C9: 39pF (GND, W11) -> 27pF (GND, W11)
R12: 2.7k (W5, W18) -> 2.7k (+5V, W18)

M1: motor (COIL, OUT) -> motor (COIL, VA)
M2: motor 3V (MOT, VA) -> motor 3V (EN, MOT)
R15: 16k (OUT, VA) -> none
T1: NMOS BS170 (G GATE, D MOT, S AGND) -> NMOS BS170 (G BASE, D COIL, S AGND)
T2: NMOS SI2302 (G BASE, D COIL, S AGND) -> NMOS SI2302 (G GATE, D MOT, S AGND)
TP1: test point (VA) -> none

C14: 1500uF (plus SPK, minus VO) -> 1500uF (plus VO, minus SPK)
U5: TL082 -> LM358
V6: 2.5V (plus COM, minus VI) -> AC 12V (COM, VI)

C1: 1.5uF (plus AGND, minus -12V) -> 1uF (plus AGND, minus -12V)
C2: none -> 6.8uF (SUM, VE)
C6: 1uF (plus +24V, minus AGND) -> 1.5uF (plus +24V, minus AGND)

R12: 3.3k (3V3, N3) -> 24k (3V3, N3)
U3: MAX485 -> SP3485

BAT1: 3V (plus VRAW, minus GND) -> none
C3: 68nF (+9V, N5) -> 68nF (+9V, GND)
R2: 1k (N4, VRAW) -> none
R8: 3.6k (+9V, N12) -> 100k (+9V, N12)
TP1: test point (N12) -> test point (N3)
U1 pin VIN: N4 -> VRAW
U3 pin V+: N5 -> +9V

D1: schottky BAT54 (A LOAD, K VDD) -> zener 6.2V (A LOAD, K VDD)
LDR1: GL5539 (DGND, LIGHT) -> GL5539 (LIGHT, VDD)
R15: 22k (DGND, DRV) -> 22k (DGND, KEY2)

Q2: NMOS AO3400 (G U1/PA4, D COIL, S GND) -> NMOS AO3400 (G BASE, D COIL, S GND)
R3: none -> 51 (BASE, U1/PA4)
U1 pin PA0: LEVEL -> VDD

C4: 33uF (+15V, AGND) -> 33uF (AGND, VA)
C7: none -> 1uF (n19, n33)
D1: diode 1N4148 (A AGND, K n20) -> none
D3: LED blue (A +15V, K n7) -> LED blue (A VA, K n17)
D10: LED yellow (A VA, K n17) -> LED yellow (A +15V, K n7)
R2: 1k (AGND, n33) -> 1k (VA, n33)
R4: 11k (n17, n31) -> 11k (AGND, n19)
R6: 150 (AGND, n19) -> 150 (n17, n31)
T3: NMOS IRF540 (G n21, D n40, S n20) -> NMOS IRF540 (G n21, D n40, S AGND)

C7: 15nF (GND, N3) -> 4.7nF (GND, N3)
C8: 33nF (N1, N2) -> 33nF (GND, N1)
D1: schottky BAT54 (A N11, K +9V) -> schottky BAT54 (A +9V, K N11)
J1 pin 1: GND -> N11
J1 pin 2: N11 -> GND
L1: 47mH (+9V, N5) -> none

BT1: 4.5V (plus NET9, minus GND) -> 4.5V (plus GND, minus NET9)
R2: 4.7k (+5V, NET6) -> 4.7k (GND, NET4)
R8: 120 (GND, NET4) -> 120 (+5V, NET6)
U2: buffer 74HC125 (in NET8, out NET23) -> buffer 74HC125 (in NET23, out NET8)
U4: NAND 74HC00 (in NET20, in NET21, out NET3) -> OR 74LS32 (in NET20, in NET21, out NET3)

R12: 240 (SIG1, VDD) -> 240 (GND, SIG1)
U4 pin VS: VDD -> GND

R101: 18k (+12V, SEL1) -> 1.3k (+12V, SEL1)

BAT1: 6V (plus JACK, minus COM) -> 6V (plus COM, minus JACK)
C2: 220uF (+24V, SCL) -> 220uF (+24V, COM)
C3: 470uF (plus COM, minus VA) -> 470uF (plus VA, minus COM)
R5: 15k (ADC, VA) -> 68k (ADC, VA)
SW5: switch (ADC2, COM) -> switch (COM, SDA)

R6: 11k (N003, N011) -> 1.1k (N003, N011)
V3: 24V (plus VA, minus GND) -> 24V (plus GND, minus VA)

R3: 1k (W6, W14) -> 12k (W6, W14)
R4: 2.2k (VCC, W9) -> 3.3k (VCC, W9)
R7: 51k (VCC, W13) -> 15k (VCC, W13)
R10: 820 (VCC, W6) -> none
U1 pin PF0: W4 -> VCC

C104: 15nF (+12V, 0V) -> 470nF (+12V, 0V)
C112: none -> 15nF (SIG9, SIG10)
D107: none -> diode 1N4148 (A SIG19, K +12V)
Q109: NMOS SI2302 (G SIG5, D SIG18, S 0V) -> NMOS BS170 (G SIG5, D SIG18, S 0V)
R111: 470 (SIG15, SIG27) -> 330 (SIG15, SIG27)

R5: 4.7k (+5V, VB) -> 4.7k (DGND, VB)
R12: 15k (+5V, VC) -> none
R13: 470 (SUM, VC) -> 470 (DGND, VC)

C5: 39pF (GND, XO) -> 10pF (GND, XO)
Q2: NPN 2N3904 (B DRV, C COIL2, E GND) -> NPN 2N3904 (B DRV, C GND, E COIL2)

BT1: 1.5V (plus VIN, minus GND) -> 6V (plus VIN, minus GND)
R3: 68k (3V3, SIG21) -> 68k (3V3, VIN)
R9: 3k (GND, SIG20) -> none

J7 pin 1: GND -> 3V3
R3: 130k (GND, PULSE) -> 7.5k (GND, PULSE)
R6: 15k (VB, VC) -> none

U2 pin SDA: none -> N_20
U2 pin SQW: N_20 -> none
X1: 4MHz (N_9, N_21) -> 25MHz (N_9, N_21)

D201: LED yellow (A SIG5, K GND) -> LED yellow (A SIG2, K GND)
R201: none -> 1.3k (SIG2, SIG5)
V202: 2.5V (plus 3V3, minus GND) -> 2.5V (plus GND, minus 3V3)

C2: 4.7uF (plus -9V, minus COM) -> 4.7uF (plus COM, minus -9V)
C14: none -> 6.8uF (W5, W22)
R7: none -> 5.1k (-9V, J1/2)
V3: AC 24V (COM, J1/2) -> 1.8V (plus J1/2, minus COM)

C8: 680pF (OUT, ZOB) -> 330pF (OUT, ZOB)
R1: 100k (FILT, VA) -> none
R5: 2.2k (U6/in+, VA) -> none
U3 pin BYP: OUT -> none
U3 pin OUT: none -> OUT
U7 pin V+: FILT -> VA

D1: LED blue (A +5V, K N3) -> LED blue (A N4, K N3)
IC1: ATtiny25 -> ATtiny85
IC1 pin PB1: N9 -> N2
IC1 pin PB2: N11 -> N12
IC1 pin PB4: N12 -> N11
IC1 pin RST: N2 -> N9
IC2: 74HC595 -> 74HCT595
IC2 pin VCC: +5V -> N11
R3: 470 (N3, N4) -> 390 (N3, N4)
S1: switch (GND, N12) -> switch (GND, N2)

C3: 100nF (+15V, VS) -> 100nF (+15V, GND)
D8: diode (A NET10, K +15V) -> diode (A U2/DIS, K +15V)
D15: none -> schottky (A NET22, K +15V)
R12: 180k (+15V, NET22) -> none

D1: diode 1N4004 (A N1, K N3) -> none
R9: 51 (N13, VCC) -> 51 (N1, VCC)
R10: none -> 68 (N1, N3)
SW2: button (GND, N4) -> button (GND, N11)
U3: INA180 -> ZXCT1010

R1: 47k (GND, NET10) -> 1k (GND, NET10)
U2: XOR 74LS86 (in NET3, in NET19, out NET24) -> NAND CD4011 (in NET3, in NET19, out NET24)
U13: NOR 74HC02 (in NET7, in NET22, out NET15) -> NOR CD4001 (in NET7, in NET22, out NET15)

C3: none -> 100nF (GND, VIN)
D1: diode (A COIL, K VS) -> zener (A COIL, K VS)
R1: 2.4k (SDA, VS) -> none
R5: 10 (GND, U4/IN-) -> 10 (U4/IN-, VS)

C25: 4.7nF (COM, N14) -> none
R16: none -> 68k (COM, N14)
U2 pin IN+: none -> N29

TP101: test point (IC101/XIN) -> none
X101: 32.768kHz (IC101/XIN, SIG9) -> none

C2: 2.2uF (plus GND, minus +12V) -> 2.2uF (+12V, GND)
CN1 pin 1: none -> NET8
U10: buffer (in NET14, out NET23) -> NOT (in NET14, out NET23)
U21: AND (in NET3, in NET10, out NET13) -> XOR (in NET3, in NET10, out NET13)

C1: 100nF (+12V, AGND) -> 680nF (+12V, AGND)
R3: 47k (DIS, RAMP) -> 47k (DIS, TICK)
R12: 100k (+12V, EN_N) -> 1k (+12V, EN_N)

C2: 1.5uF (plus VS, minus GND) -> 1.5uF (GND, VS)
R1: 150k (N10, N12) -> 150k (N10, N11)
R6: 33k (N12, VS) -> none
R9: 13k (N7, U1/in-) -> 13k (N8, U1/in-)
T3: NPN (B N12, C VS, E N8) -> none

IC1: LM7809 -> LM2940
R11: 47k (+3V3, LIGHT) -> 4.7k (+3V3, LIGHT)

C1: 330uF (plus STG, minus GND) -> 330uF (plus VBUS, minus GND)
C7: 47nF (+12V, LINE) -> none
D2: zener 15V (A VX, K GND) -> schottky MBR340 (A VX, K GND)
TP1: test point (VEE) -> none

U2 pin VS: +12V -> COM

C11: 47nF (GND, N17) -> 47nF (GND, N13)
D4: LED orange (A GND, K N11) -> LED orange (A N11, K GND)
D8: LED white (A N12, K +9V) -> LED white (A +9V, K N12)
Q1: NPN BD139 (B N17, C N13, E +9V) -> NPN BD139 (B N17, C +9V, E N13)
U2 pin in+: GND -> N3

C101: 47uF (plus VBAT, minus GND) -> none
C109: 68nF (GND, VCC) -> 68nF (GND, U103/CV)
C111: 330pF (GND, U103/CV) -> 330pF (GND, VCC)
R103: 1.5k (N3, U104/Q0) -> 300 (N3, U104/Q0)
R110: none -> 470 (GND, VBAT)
########
Assignment: Give an exact copy of the lines above from the line with "D2: zener 15V" up to and including the line with "D8: LED white", and leave everything else out.

Problem solution:
D2: zener 15V (A VX, K GND) -> schottky MBR340 (A VX, K GND)
TP1: test point (VEE) -> none

U2 pin VS: +12V -> COM

C11: 47nF (GND, N17) -> 47nF (GND, N13)
D4: LED orange (A GND, K N11) -> LED orange (A N11, K GND)
D8: LED white (A N12, K +9V) -> LED white (A +9V, K N12)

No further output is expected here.